(Given problem):
Repeat the lines of the material exactly, starting at its first line and ending with the line that contains "cyan trapezoid: rotated", with both of those lines included.

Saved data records
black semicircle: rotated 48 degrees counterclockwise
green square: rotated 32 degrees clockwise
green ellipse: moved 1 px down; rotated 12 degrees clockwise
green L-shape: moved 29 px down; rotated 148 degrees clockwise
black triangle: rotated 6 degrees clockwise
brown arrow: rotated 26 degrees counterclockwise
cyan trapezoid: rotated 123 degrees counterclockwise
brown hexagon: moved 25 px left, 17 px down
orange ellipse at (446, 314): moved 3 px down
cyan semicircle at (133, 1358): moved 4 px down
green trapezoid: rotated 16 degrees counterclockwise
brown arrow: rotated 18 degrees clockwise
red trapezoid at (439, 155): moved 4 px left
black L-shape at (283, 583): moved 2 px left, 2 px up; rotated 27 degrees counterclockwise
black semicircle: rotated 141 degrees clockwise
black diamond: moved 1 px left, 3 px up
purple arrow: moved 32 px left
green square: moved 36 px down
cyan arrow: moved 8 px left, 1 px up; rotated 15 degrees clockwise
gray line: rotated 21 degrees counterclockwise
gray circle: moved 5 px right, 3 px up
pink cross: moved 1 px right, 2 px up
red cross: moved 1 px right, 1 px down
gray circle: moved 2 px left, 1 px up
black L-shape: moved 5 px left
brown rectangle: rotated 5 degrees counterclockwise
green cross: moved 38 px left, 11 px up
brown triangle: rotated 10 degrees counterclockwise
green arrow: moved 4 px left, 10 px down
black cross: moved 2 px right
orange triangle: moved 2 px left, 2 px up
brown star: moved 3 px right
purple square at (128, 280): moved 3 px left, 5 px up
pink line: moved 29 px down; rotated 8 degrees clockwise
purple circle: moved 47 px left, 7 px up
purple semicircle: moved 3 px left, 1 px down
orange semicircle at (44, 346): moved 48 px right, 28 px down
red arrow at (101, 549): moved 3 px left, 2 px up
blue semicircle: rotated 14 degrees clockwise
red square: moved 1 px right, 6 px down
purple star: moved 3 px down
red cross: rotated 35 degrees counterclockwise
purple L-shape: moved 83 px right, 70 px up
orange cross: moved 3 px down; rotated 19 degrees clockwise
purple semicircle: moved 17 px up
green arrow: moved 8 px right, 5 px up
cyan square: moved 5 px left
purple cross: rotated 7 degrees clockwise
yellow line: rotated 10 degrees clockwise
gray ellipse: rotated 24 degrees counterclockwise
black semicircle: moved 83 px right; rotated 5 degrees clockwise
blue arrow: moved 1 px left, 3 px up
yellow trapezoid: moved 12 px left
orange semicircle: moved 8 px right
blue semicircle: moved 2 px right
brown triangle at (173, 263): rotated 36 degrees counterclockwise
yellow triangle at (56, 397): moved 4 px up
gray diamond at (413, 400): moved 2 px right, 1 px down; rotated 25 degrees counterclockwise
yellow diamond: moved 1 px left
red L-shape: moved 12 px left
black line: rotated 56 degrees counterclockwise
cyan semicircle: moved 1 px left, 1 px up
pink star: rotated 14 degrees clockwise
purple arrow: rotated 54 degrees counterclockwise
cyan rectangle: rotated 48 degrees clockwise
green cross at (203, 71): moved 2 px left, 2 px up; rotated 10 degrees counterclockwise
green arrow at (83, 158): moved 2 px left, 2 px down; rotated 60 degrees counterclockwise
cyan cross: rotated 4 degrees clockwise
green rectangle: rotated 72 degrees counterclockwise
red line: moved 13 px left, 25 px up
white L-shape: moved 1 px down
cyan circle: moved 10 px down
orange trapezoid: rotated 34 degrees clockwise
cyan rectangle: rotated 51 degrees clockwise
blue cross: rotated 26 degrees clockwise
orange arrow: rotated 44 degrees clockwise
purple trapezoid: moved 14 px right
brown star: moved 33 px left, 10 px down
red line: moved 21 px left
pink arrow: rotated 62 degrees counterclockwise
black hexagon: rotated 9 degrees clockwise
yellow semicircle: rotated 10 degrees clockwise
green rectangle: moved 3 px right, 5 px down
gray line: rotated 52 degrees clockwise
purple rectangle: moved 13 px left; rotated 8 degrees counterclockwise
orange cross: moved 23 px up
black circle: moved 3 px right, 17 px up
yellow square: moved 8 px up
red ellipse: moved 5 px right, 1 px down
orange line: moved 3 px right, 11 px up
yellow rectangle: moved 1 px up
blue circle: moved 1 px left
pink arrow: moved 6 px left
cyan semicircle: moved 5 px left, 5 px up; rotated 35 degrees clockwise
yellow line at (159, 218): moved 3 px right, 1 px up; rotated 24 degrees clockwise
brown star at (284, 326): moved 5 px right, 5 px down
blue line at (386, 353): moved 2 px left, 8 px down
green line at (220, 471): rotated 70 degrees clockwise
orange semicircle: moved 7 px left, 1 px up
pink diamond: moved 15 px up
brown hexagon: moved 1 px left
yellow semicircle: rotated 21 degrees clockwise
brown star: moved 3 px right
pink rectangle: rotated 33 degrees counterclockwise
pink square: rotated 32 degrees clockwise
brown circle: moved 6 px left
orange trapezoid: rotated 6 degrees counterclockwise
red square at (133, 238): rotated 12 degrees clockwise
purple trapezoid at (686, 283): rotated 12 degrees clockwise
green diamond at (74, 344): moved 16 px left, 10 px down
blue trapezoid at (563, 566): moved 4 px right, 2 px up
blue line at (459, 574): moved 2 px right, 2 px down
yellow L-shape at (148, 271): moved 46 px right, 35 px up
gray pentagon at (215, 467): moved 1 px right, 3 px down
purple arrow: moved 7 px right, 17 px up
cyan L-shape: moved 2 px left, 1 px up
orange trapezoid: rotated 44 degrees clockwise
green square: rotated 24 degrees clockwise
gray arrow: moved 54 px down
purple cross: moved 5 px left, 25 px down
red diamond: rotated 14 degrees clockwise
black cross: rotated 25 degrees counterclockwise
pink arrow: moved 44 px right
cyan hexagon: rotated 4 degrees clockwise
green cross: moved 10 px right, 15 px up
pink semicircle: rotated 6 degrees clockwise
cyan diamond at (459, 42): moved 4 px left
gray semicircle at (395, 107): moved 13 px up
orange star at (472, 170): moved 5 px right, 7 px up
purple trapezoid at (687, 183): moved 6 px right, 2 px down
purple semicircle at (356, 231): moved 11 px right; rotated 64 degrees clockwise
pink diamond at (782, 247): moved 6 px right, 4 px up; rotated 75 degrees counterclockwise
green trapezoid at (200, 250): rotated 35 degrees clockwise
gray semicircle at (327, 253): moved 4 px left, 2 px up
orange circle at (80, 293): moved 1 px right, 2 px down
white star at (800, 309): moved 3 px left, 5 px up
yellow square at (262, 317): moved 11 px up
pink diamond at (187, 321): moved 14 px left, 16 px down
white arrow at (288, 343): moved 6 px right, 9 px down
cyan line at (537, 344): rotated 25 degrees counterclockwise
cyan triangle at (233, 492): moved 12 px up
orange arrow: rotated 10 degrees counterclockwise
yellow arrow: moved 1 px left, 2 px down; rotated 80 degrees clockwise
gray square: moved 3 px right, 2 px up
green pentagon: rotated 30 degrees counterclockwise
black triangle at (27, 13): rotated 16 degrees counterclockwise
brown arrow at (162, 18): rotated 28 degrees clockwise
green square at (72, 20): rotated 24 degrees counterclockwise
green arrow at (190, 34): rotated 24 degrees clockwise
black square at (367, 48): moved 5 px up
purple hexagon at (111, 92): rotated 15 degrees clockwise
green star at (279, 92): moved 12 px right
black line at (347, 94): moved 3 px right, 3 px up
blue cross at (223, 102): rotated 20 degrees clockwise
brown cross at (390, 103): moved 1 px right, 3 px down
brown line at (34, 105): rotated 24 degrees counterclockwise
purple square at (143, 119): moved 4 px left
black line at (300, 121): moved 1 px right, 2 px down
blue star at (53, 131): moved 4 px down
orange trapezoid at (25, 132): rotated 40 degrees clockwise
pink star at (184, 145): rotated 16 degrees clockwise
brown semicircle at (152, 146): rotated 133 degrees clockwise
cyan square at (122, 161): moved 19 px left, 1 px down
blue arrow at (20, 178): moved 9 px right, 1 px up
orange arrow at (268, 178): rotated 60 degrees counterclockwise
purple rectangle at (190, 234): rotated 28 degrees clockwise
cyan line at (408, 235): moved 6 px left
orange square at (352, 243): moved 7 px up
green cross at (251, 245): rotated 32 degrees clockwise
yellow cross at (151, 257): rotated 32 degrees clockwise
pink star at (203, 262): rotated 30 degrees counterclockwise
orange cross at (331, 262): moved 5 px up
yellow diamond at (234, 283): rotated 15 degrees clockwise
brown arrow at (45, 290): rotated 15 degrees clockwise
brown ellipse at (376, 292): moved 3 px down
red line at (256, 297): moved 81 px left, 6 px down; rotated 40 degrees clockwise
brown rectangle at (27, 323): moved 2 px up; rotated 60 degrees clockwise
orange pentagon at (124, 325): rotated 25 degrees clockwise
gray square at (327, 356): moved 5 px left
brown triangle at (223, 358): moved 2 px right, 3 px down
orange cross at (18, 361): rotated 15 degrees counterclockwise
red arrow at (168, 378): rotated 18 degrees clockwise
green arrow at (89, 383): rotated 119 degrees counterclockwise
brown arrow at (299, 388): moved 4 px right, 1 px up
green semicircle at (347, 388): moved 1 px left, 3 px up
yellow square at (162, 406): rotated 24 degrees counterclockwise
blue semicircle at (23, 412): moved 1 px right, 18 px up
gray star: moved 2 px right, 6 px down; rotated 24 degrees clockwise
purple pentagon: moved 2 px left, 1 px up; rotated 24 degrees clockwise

(Solution for this problem):
black semicircle: rotated 48 degrees counterclockwise
green square: rotated 32 degrees clockwise
green ellipse: moved 1 px down; rotated 12 degrees clockwise
green L-shape: moved 29 px down; rotated 148 degrees clockwise
black triangle: rotated 6 degrees clockwise
brown arrow: rotated 26 degrees counterclockwise
cyan trapezoid: rotated 123 degrees counterclockwise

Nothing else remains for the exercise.